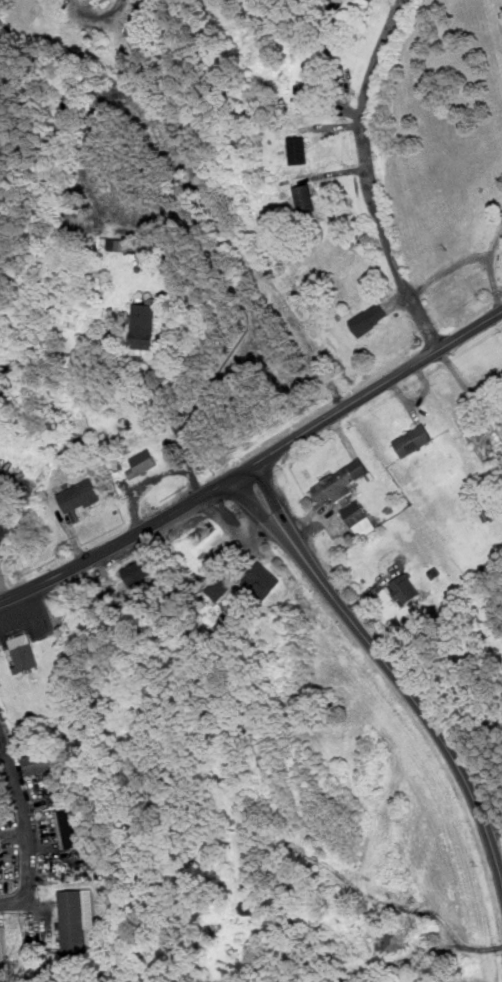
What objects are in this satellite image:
building: (334, 3)
building: (312, 86)
building: (299, 149)
road: (365, 180)
building: (305, 198)
building: (118, 244)
road: (495, 244)
road: (470, 257)
building: (370, 318)
building: (144, 324)
road: (467, 388)
road: (168, 405)
building: (414, 440)
building: (143, 462)
road: (254, 463)
building: (339, 482)
building: (80, 496)
building: (358, 516)
building: (138, 571)
building: (262, 579)
building: (405, 589)
building: (23, 652)
road: (386, 666)
building: (43, 761)
road: (27, 823)
building: (71, 827)
building: (1, 850)
building: (76, 920)
building: (396, 939)
building: (4, 943)

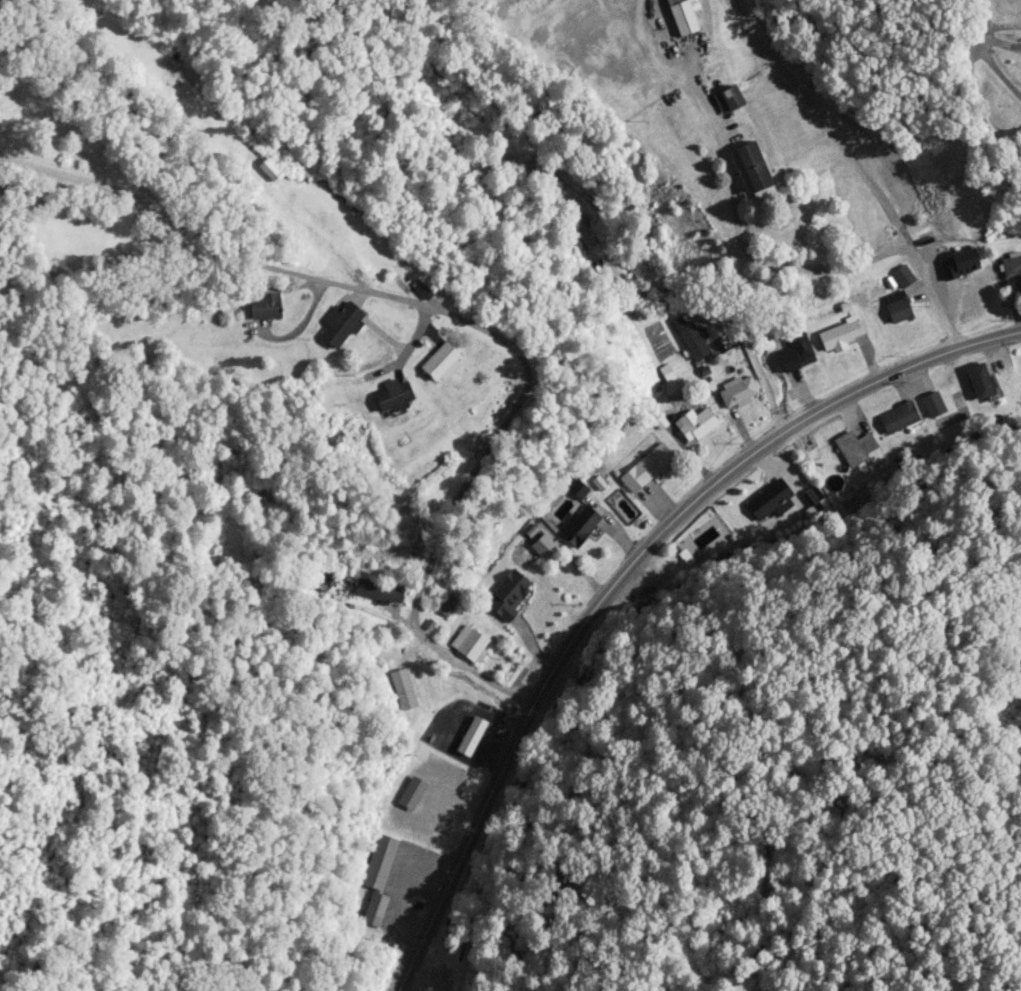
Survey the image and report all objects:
road: (982, 13)
building: (681, 17)
road: (1004, 26)
building: (726, 99)
road: (972, 101)
building: (750, 166)
building: (268, 171)
building: (580, 206)
road: (778, 267)
building: (1012, 268)
building: (958, 277)
building: (263, 306)
building: (896, 307)
road: (470, 324)
building: (339, 325)
road: (725, 328)
building: (841, 335)
building: (690, 338)
building: (798, 351)
building: (439, 362)
building: (979, 381)
building: (736, 391)
building: (392, 396)
building: (897, 418)
building: (695, 425)
building: (853, 448)
building: (650, 464)
building: (767, 499)
building: (579, 527)
building: (542, 546)
road: (620, 573)
building: (660, 574)
building: (321, 581)
building: (377, 591)
building: (508, 595)
building: (467, 644)
building: (402, 690)
building: (469, 736)
building: (376, 879)

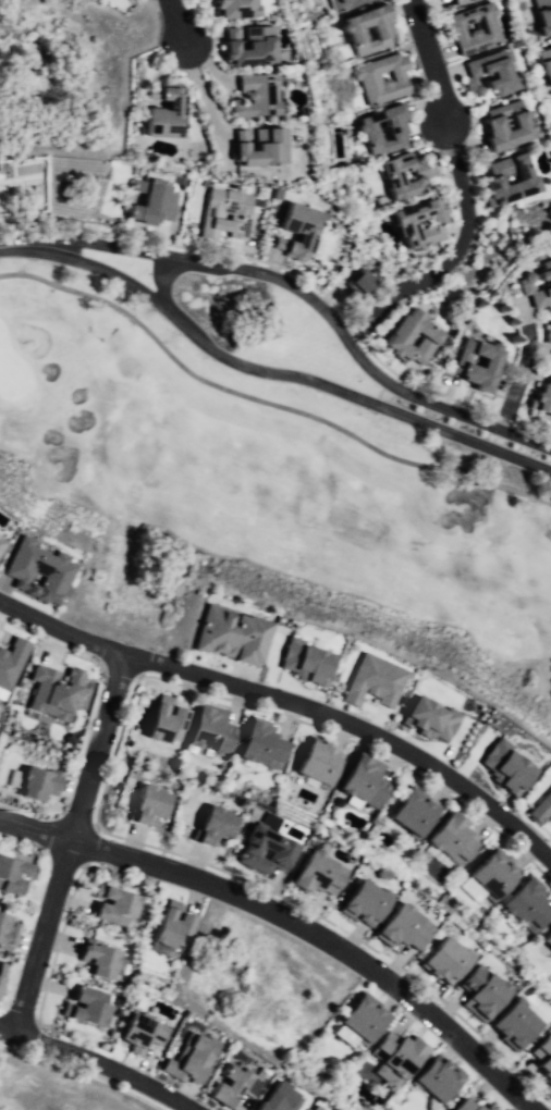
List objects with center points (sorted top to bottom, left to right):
building: (338, 1)
building: (457, 1)
building: (231, 8)
building: (541, 16)
road: (175, 20)
building: (473, 28)
building: (365, 31)
building: (247, 45)
road: (431, 62)
building: (545, 64)
building: (470, 73)
building: (381, 78)
road: (200, 89)
building: (256, 94)
building: (157, 113)
building: (491, 123)
building: (381, 128)
building: (256, 146)
building: (404, 174)
building: (506, 180)
building: (146, 202)
building: (223, 215)
building: (404, 224)
building: (294, 230)
road: (20, 245)
road: (436, 264)
road: (162, 281)
building: (355, 283)
building: (548, 285)
road: (315, 303)
park: (294, 312)
building: (547, 334)
building: (426, 340)
building: (477, 365)
road: (519, 368)
road: (286, 375)
building: (548, 377)
building: (542, 399)
road: (266, 403)
building: (1, 541)
building: (34, 569)
road: (60, 630)
building: (227, 638)
building: (305, 661)
building: (11, 662)
building: (373, 681)
building: (53, 691)
building: (430, 719)
building: (161, 727)
road: (350, 731)
building: (201, 735)
building: (255, 749)
building: (310, 765)
building: (504, 766)
building: (42, 784)
building: (356, 784)
building: (147, 807)
building: (541, 807)
building: (409, 817)
building: (268, 820)
road: (33, 827)
building: (206, 828)
building: (447, 840)
road: (65, 847)
building: (261, 851)
building: (15, 876)
building: (487, 877)
building: (307, 881)
building: (114, 906)
building: (523, 909)
building: (359, 910)
building: (170, 932)
building: (394, 933)
building: (7, 934)
road: (324, 941)
building: (545, 944)
building: (94, 959)
building: (437, 964)
building: (1, 970)
building: (2, 986)
building: (484, 997)
building: (84, 1011)
building: (358, 1018)
building: (138, 1028)
building: (512, 1028)
building: (393, 1056)
building: (190, 1058)
building: (545, 1061)
road: (97, 1063)
building: (434, 1080)
building: (232, 1086)
building: (277, 1099)
building: (470, 1105)
building: (313, 1109)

* * * *

● What the task asks
Match on "objects": copy every line in the records that has it.

● Answer box
What objects are in this satellite image:
Survey the image and report all objects:
List objects with center points (sorted top to bottom, left to right):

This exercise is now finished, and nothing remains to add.